=== Description of the task ===
Go over the entries and report the lines where the word "orange" occurs.

=== Data for the task ===
***

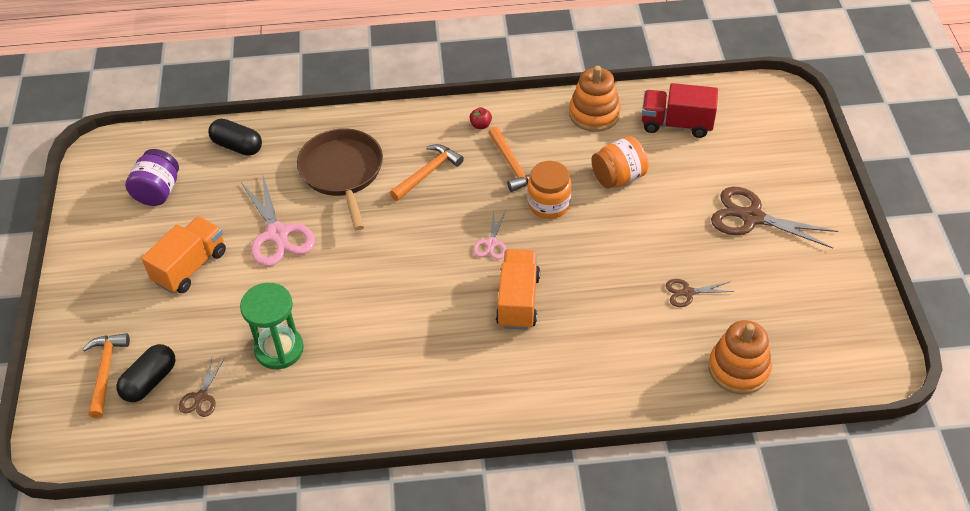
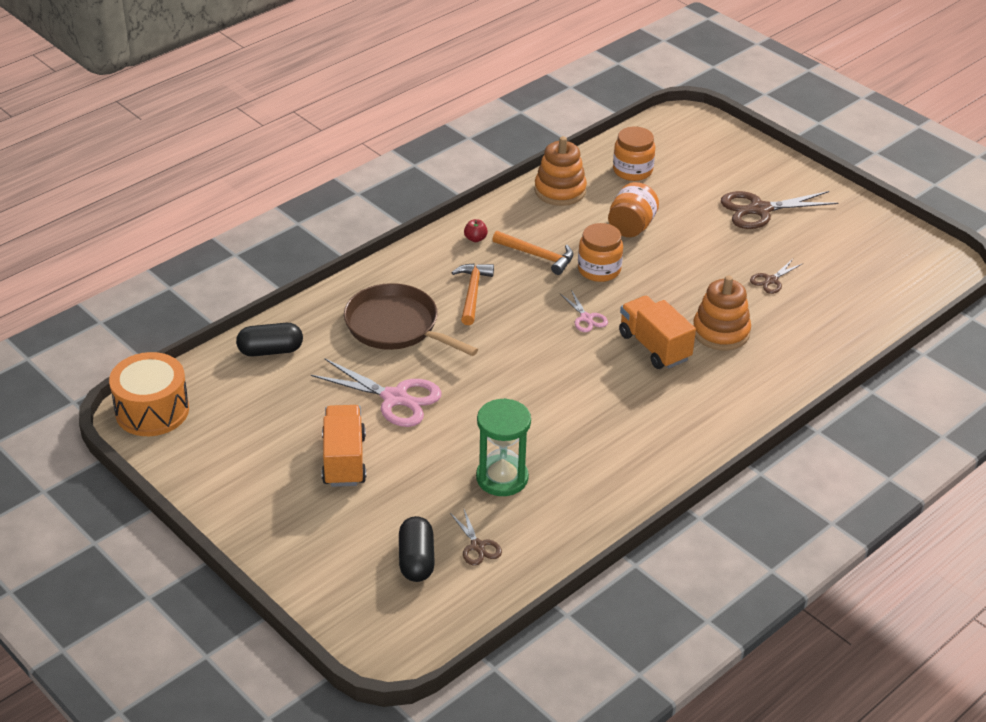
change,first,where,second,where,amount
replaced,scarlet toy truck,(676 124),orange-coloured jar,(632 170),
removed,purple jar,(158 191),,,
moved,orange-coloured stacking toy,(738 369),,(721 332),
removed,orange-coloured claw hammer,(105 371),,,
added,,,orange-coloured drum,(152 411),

***

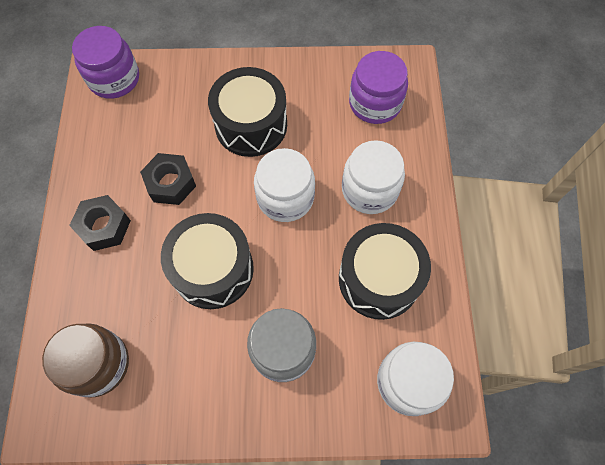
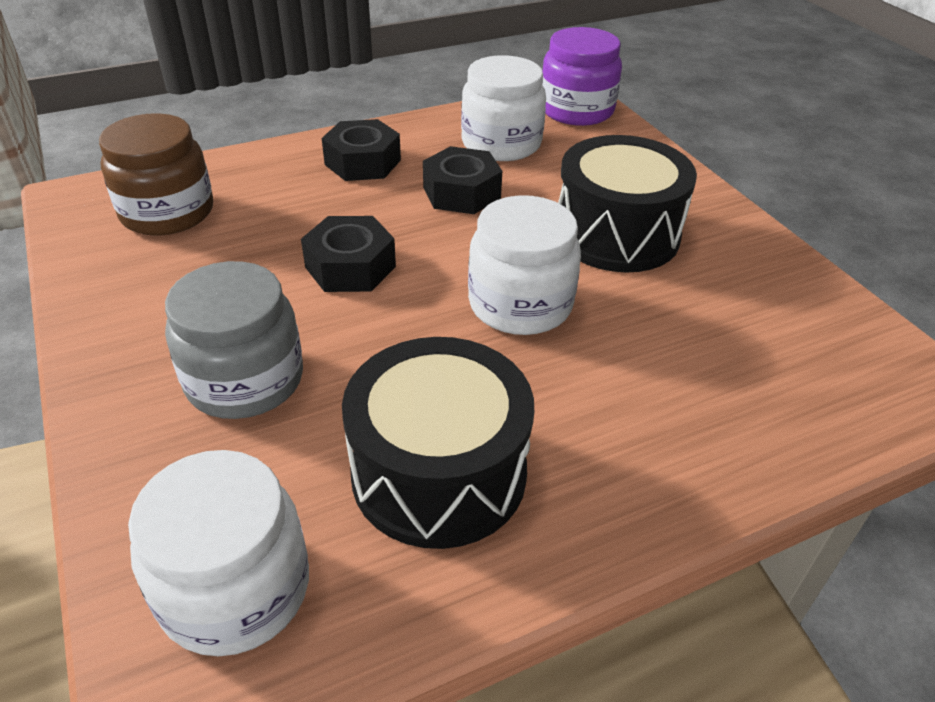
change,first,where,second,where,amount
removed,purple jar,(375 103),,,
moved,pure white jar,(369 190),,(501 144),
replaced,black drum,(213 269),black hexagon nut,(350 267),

***

=== Task result ===
replaced,scarlet toy truck,(676 124),orange-coloured jar,(632 170),
moved,orange-coloured stacking toy,(738 369),,(721 332),
removed,orange-coloured claw hammer,(105 371),,,
added,,,orange-coloured drum,(152 411),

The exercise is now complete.